## [Before-and-after scene images]
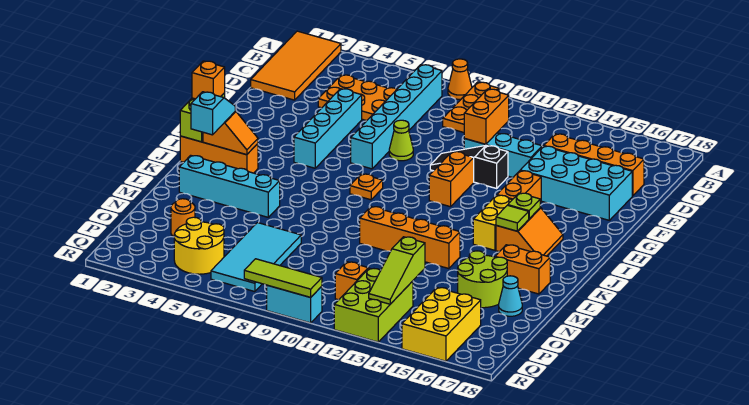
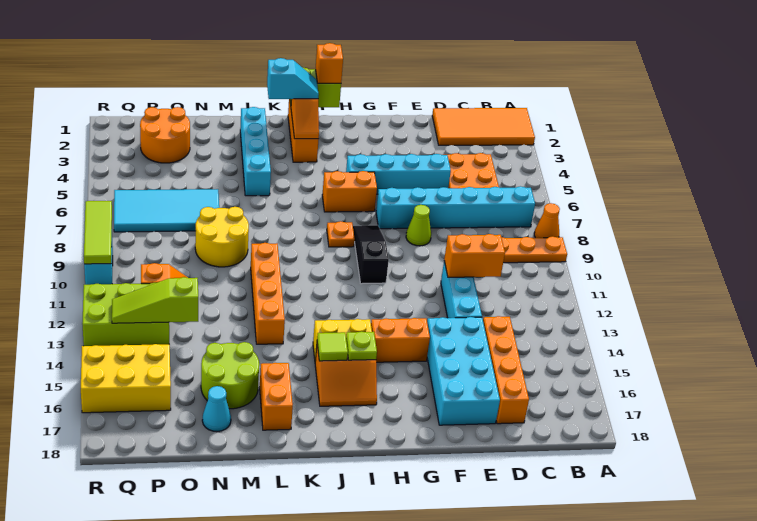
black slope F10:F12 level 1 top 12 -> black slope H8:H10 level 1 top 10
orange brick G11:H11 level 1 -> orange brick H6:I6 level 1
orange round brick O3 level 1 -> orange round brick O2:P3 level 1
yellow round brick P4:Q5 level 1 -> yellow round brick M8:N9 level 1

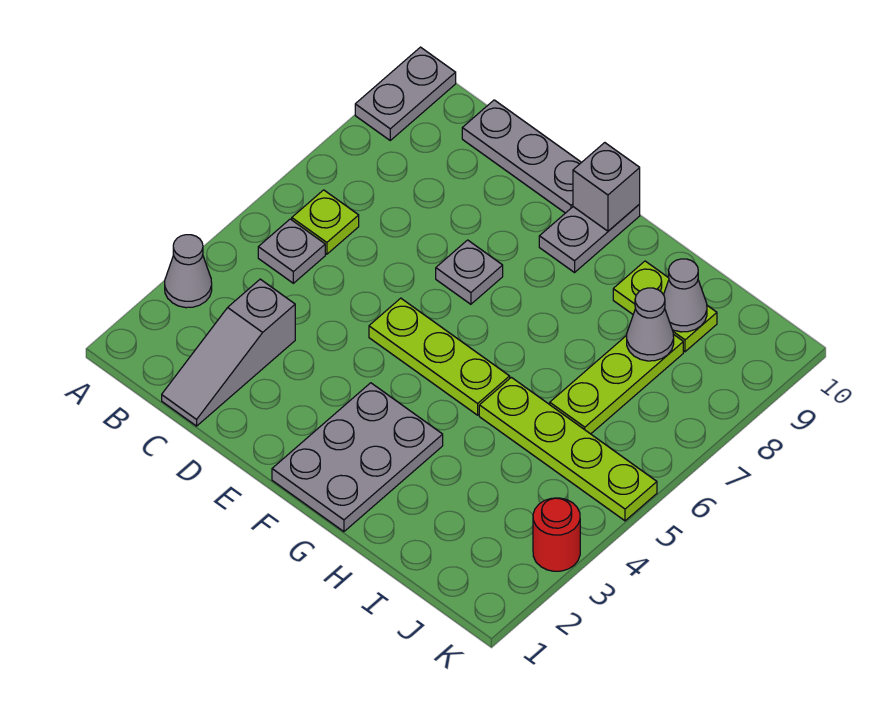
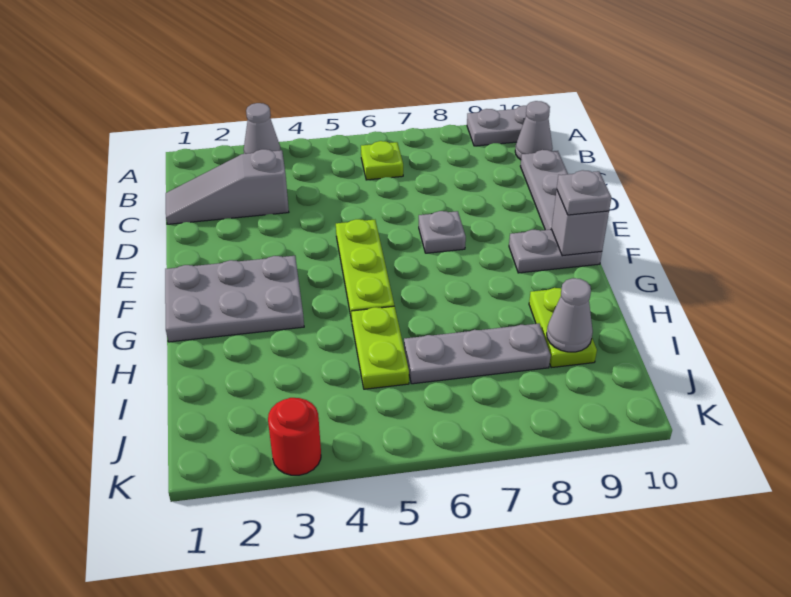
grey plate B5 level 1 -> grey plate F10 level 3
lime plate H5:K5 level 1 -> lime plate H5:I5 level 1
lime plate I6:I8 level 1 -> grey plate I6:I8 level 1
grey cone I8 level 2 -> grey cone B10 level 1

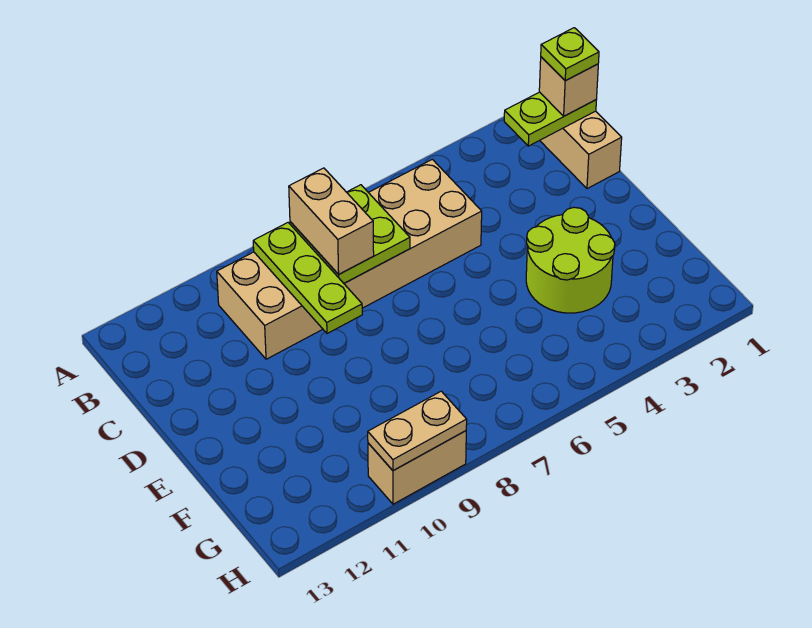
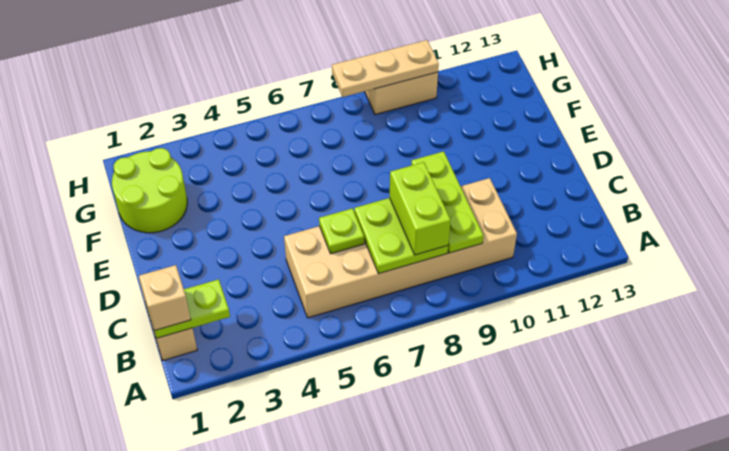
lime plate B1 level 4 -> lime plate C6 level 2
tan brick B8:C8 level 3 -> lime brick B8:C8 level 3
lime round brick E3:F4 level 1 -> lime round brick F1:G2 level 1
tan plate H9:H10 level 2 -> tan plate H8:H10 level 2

## [Activity]
Taking each record in turn, retype it exactly and drop any picture.

## [Expected answer]
black slope F10:F12 level 1 top 12 -> black slope H8:H10 level 1 top 10
orange brick G11:H11 level 1 -> orange brick H6:I6 level 1
orange round brick O3 level 1 -> orange round brick O2:P3 level 1
yellow round brick P4:Q5 level 1 -> yellow round brick M8:N9 level 1

grey plate B5 level 1 -> grey plate F10 level 3
lime plate H5:K5 level 1 -> lime plate H5:I5 level 1
lime plate I6:I8 level 1 -> grey plate I6:I8 level 1
grey cone I8 level 2 -> grey cone B10 level 1

lime plate B1 level 4 -> lime plate C6 level 2
tan brick B8:C8 level 3 -> lime brick B8:C8 level 3
lime round brick E3:F4 level 1 -> lime round brick F1:G2 level 1
tan plate H9:H10 level 2 -> tan plate H8:H10 level 2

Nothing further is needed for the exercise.